- Work order -
Whenever a line in the data below includes the string "black", copy it out.
----
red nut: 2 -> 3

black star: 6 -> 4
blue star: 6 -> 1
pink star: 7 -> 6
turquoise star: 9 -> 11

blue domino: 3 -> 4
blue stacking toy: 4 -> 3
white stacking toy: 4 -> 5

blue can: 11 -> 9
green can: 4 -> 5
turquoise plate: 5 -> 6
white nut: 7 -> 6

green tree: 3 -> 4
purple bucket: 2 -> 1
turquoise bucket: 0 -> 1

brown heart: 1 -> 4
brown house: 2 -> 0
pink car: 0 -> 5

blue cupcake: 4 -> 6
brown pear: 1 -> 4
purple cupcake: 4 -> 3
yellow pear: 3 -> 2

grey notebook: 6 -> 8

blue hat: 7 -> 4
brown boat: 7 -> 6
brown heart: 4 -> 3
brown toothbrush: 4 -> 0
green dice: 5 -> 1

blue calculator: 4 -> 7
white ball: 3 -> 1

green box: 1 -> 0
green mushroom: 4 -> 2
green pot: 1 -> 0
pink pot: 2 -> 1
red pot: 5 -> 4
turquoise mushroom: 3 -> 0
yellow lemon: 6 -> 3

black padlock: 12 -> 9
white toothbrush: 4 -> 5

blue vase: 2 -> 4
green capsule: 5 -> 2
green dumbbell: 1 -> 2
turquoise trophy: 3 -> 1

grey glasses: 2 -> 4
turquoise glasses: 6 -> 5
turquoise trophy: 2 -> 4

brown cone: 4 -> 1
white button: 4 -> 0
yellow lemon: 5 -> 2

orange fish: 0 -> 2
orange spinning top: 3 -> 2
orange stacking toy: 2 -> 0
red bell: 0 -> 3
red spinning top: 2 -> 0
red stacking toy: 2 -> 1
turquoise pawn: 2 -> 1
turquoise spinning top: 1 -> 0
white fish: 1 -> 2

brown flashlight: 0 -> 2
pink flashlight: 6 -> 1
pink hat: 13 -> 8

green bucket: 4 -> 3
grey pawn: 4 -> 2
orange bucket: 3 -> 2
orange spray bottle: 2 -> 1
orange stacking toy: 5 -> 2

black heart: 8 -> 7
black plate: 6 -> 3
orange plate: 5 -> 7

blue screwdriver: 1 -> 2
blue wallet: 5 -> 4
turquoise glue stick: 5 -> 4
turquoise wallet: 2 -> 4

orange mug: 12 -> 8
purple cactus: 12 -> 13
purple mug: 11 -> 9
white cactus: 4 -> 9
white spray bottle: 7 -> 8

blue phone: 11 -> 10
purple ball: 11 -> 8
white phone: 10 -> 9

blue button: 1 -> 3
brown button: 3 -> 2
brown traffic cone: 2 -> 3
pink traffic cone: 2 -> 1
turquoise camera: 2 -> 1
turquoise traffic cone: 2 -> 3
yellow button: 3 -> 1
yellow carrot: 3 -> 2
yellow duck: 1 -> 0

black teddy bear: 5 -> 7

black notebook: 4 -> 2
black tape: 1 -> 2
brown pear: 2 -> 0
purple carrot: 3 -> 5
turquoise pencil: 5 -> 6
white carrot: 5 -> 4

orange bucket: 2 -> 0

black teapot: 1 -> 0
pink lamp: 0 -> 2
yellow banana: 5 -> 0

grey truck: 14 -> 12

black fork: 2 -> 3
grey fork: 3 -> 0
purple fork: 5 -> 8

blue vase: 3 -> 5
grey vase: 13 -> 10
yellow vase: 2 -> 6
----
- Response to the task -
black star: 6 -> 4
black padlock: 12 -> 9
black heart: 8 -> 7
black plate: 6 -> 3
black teddy bear: 5 -> 7
black notebook: 4 -> 2
black tape: 1 -> 2
black teapot: 1 -> 0
black fork: 2 -> 3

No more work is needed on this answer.